Pictures excluded, please transcribe exactly the lines from the one with "PIR pin VCC: VIN -> 3V3" through the end of the records below, and nothing more.
***** Exercise data *****
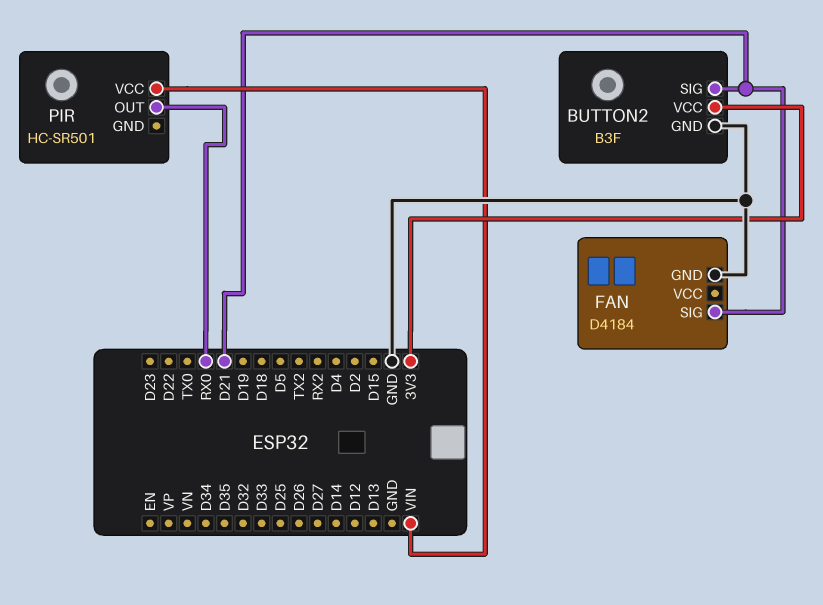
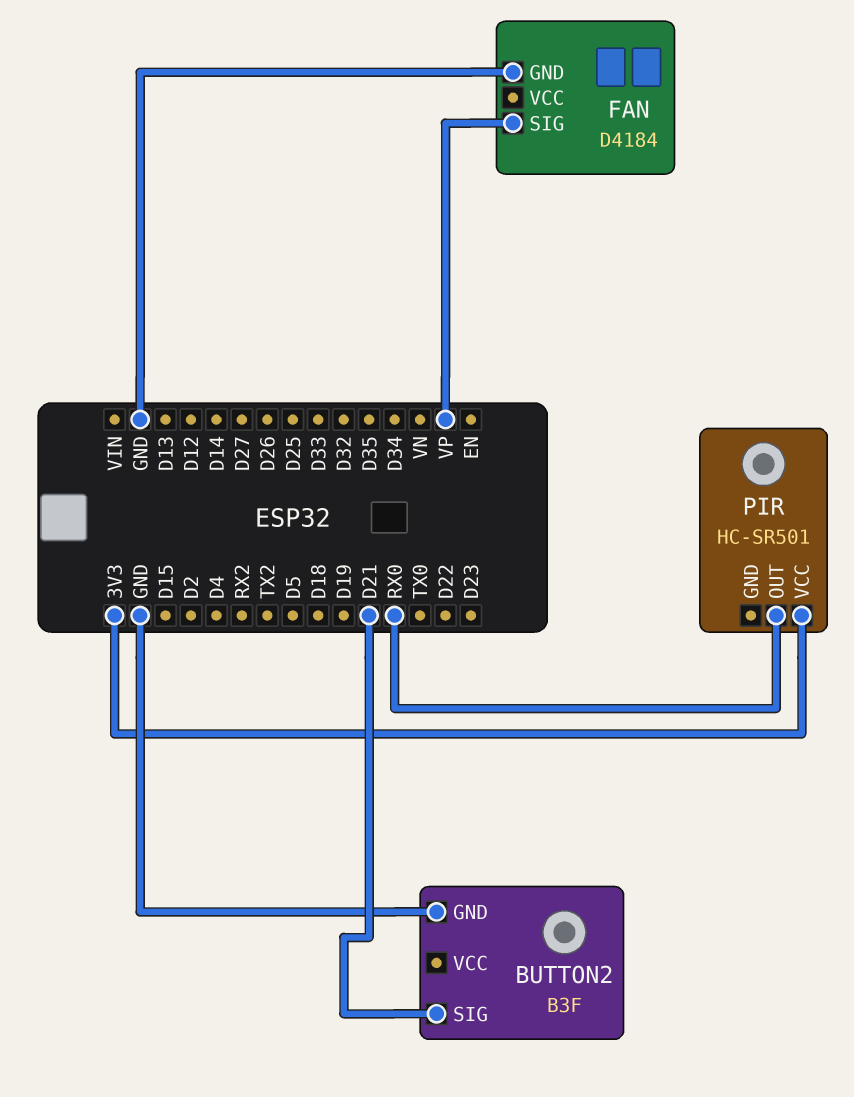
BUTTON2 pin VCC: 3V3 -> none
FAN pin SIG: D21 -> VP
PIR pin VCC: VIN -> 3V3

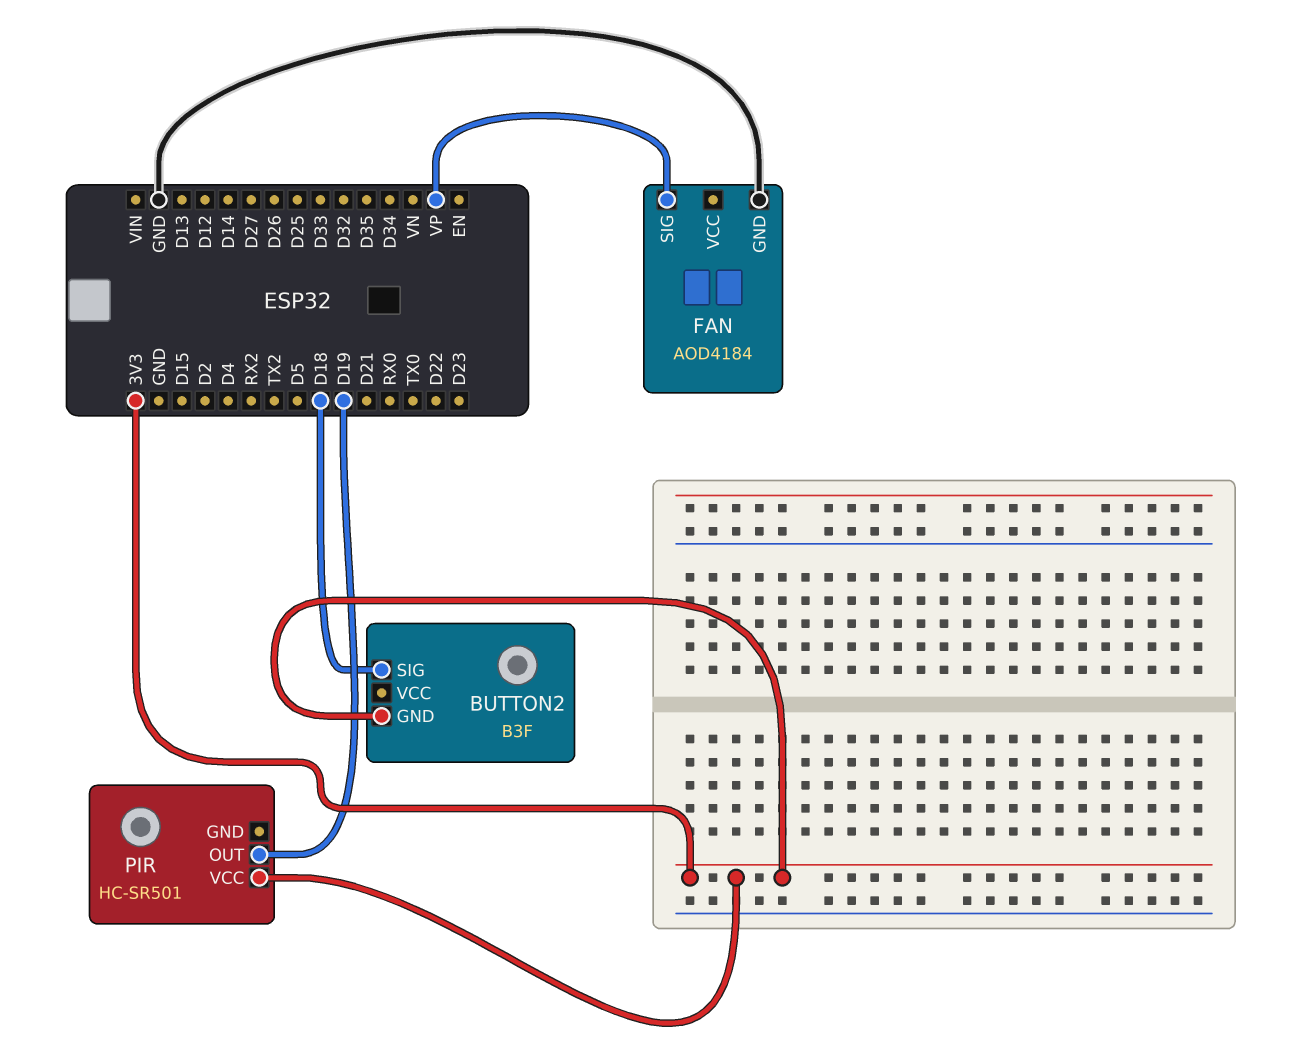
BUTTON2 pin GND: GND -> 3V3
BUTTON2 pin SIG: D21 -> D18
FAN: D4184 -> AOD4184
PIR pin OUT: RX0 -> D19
*****
§ **Task solution**
PIR pin VCC: VIN -> 3V3

BUTTON2 pin GND: GND -> 3V3
BUTTON2 pin SIG: D21 -> D18
FAN: D4184 -> AOD4184
PIR pin OUT: RX0 -> D19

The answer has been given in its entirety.